Before and after images
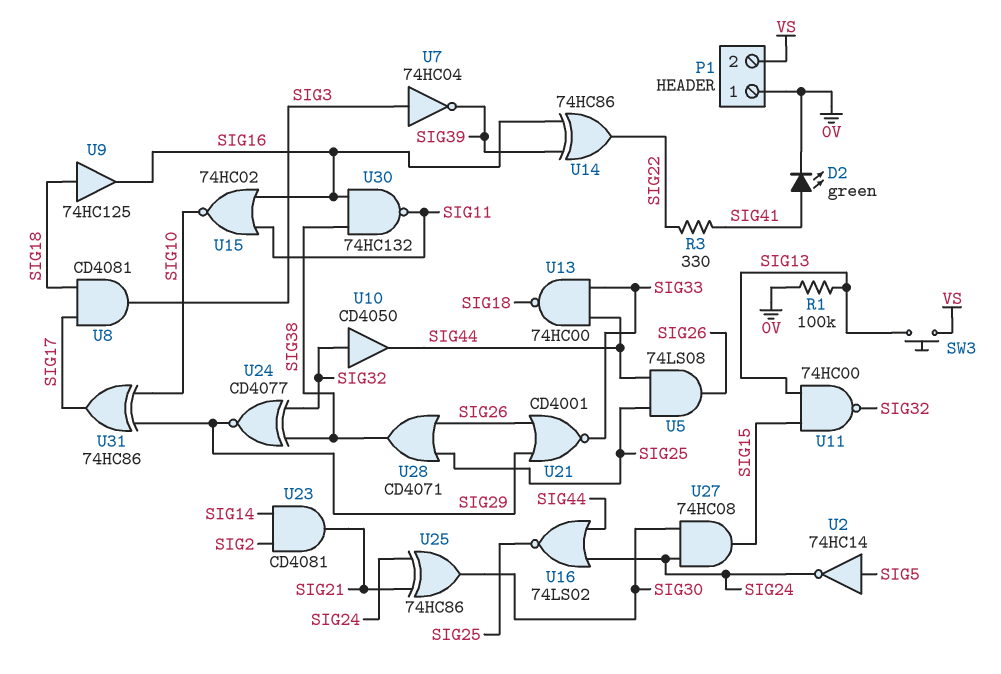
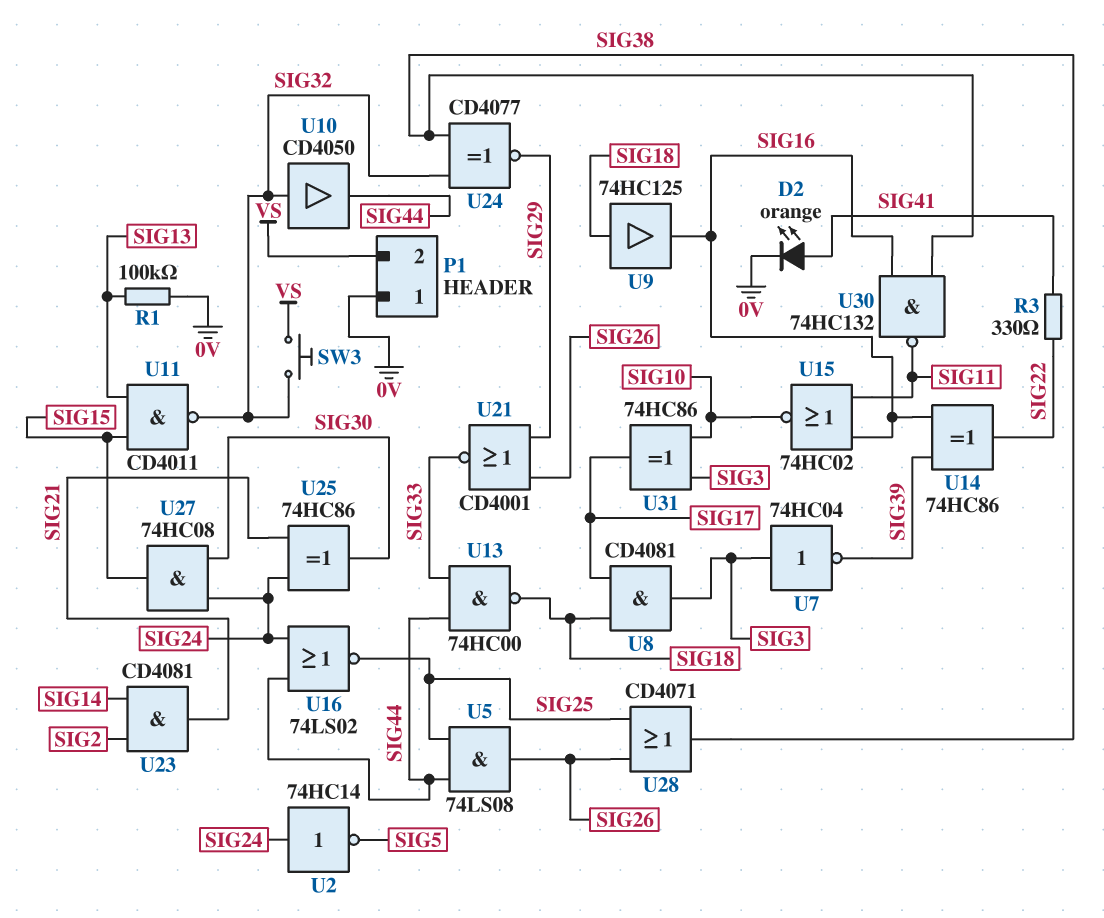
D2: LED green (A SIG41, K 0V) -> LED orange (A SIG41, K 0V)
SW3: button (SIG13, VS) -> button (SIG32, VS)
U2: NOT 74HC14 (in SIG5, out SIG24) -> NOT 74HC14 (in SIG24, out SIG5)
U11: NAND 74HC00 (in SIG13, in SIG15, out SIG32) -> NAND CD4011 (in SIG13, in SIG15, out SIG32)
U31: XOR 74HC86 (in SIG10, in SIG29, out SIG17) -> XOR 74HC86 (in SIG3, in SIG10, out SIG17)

- [Work item]
Begin with the line that contains "U2: NOT 74HC14" and end with the last line of the records; set down every line in that span exactly, and nothing else.

- [Answer to the exercise]
U2: NOT 74HC14 (in SIG5, out SIG24) -> NOT 74HC14 (in SIG24, out SIG5)
U11: NAND 74HC00 (in SIG13, in SIG15, out SIG32) -> NAND CD4011 (in SIG13, in SIG15, out SIG32)
U31: XOR 74HC86 (in SIG10, in SIG29, out SIG17) -> XOR 74HC86 (in SIG3, in SIG10, out SIG17)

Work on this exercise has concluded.